Data to use -
- - -

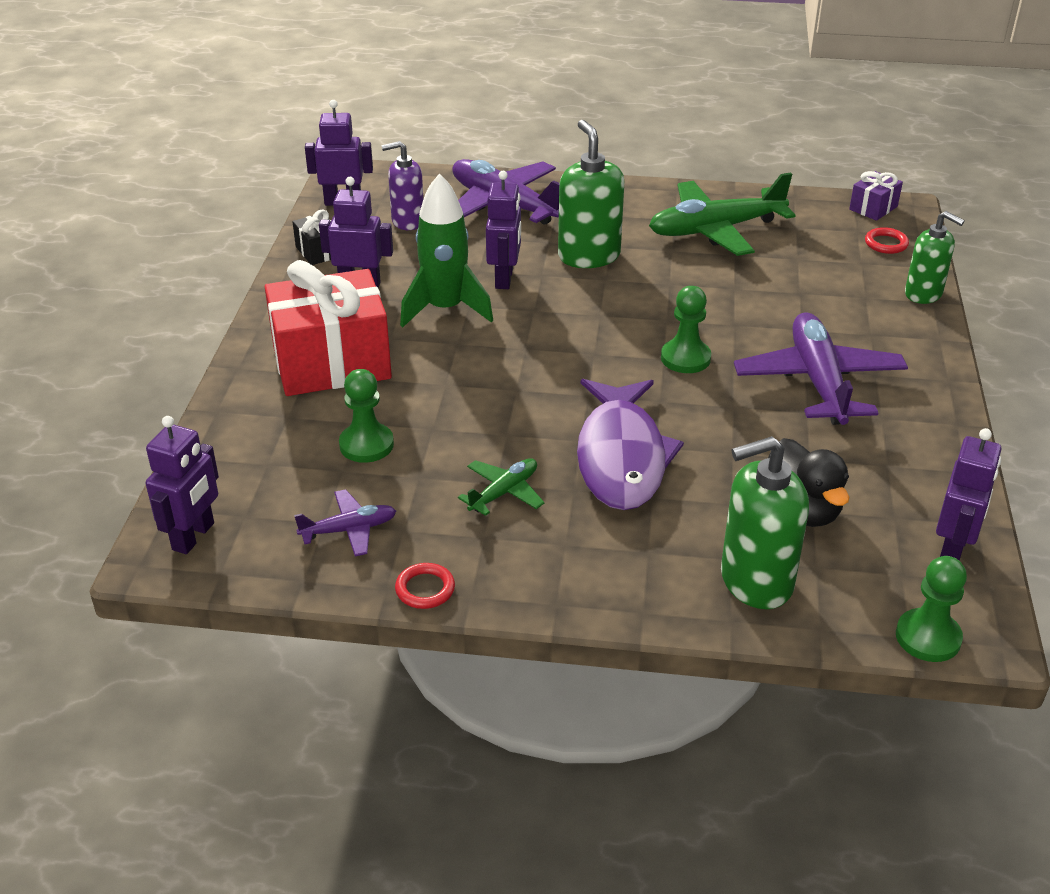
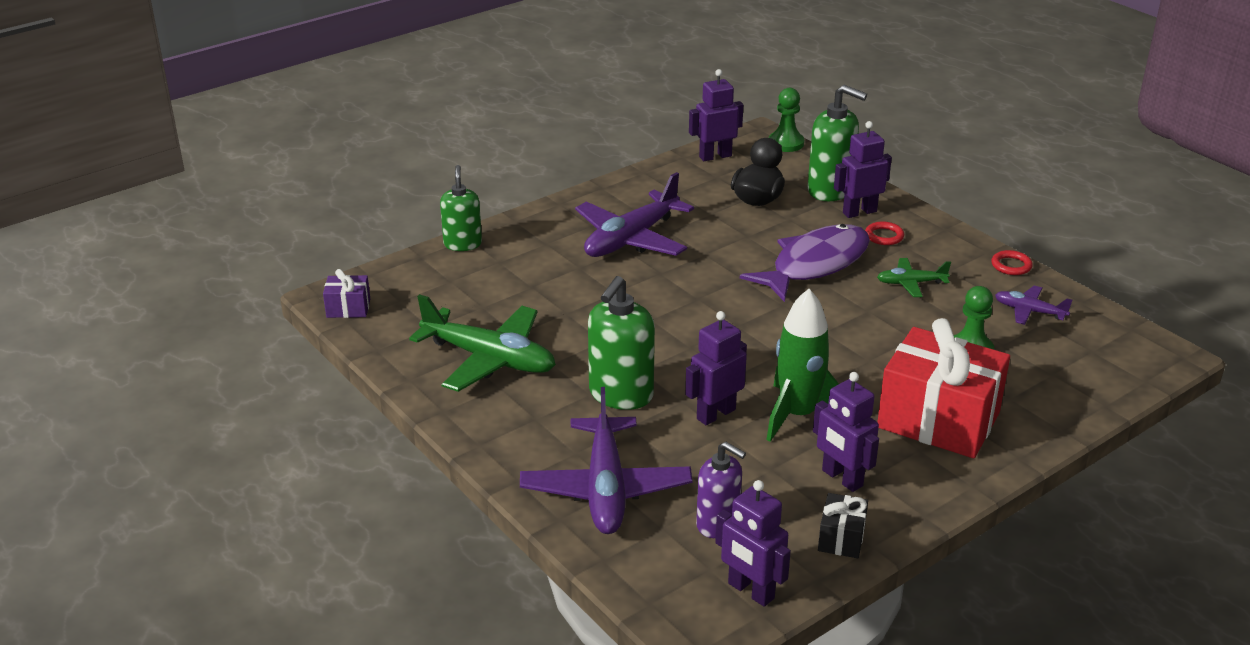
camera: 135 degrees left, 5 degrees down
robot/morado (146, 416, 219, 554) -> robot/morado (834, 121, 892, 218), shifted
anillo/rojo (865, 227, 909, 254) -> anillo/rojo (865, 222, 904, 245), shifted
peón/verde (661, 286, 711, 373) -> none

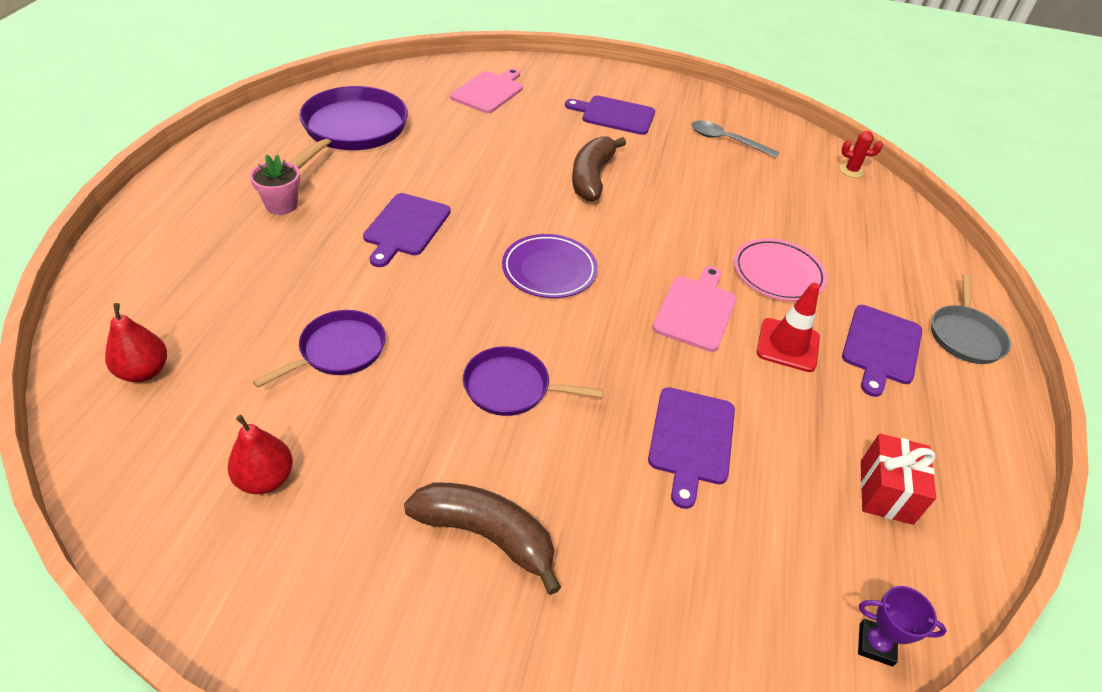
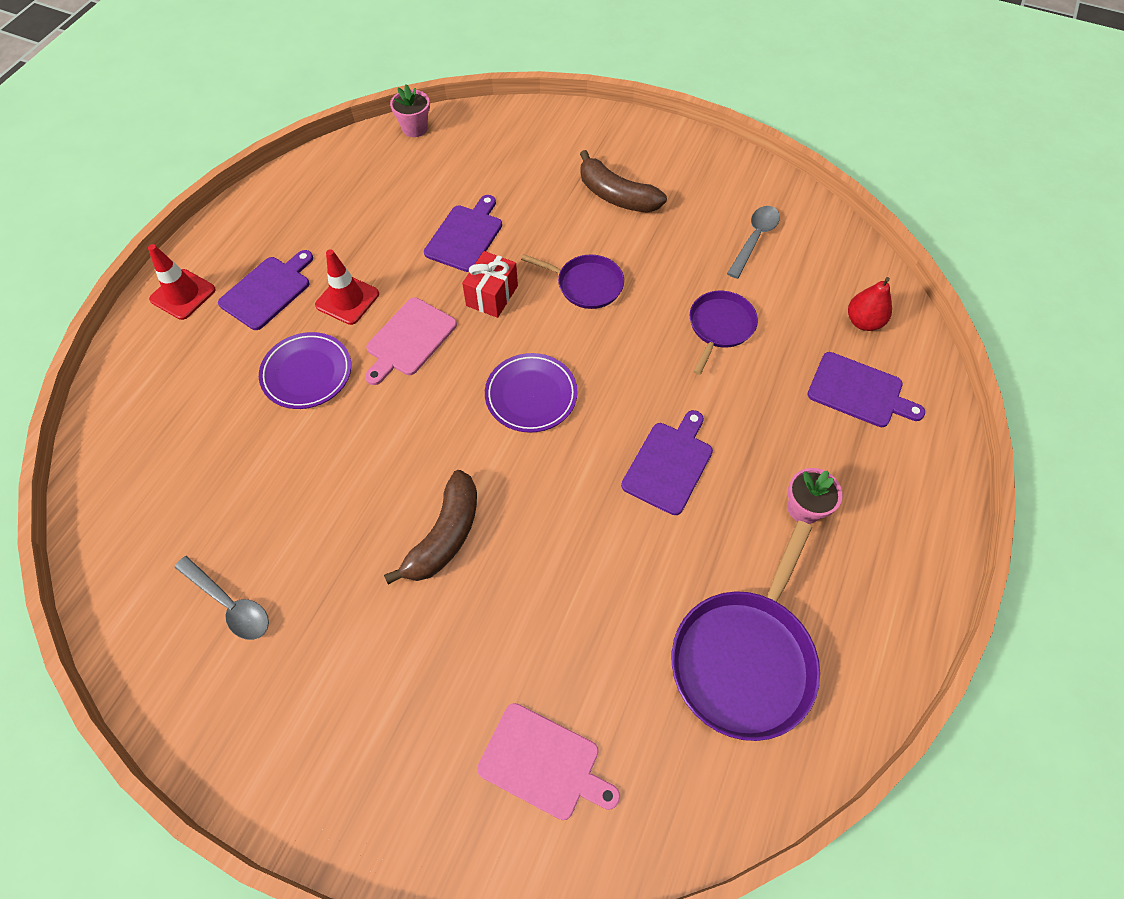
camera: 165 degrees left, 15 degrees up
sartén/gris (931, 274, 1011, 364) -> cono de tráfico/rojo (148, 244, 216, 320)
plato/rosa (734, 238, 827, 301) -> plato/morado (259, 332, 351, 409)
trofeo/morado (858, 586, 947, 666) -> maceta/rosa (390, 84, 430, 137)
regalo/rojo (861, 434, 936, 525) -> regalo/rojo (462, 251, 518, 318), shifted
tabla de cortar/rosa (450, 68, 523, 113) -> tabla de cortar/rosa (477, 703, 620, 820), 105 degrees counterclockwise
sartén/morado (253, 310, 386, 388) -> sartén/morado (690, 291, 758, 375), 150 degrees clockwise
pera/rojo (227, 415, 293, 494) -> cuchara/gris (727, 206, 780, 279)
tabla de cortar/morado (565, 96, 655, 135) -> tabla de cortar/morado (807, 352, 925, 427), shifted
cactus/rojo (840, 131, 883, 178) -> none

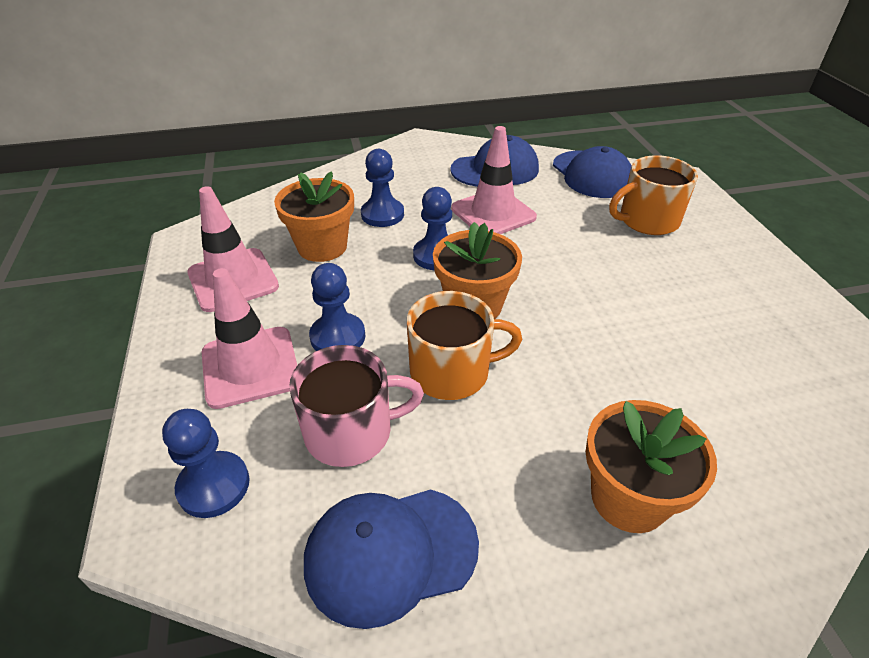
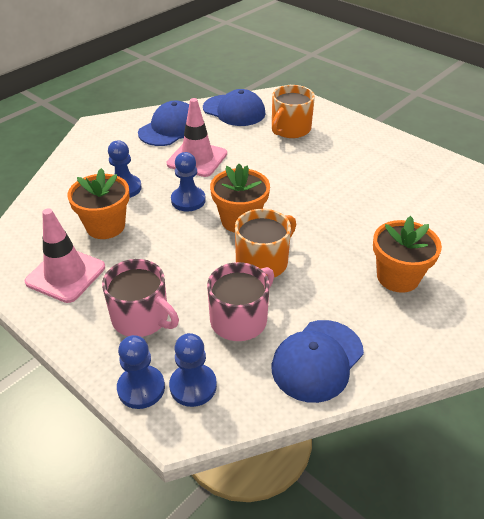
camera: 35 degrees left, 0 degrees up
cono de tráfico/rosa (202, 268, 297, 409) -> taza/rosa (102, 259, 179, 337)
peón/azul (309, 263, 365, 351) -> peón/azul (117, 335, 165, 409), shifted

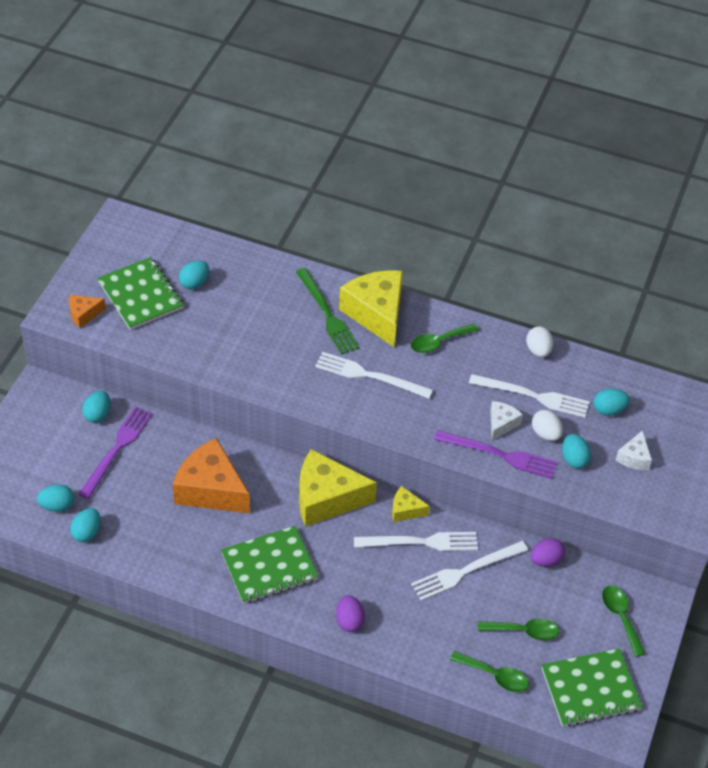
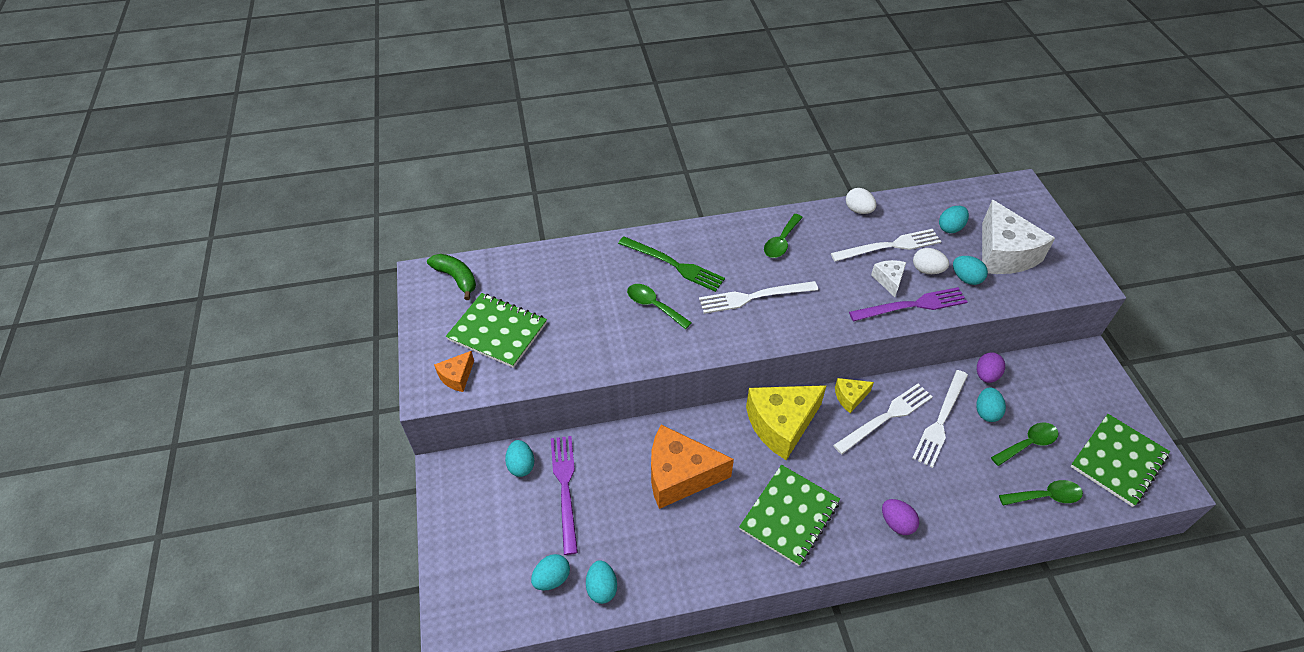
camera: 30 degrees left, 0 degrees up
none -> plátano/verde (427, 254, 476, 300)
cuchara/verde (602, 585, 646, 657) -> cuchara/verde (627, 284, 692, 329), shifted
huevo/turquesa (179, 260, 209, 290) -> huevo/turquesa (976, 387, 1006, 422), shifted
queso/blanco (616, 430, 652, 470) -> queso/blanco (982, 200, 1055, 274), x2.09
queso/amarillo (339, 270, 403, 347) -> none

- - -

Task brief - Print the listing exactly, minus its pictures.

Task output -
camera: 135 degrees left, 5 degrees down
robot/morado (146, 416, 219, 554) -> robot/morado (834, 121, 892, 218), shifted
anillo/rojo (865, 227, 909, 254) -> anillo/rojo (865, 222, 904, 245), shifted
peón/verde (661, 286, 711, 373) -> none

camera: 165 degrees left, 15 degrees up
sartén/gris (931, 274, 1011, 364) -> cono de tráfico/rojo (148, 244, 216, 320)
plato/rosa (734, 238, 827, 301) -> plato/morado (259, 332, 351, 409)
trofeo/morado (858, 586, 947, 666) -> maceta/rosa (390, 84, 430, 137)
regalo/rojo (861, 434, 936, 525) -> regalo/rojo (462, 251, 518, 318), shifted
tabla de cortar/rosa (450, 68, 523, 113) -> tabla de cortar/rosa (477, 703, 620, 820), 105 degrees counterclockwise
sartén/morado (253, 310, 386, 388) -> sartén/morado (690, 291, 758, 375), 150 degrees clockwise
pera/rojo (227, 415, 293, 494) -> cuchara/gris (727, 206, 780, 279)
tabla de cortar/morado (565, 96, 655, 135) -> tabla de cortar/morado (807, 352, 925, 427), shifted
cactus/rojo (840, 131, 883, 178) -> none

camera: 35 degrees left, 0 degrees up
cono de tráfico/rosa (202, 268, 297, 409) -> taza/rosa (102, 259, 179, 337)
peón/azul (309, 263, 365, 351) -> peón/azul (117, 335, 165, 409), shifted

camera: 30 degrees left, 0 degrees up
none -> plátano/verde (427, 254, 476, 300)
cuchara/verde (602, 585, 646, 657) -> cuchara/verde (627, 284, 692, 329), shifted
huevo/turquesa (179, 260, 209, 290) -> huevo/turquesa (976, 387, 1006, 422), shifted
queso/blanco (616, 430, 652, 470) -> queso/blanco (982, 200, 1055, 274), x2.09
queso/amarillo (339, 270, 403, 347) -> none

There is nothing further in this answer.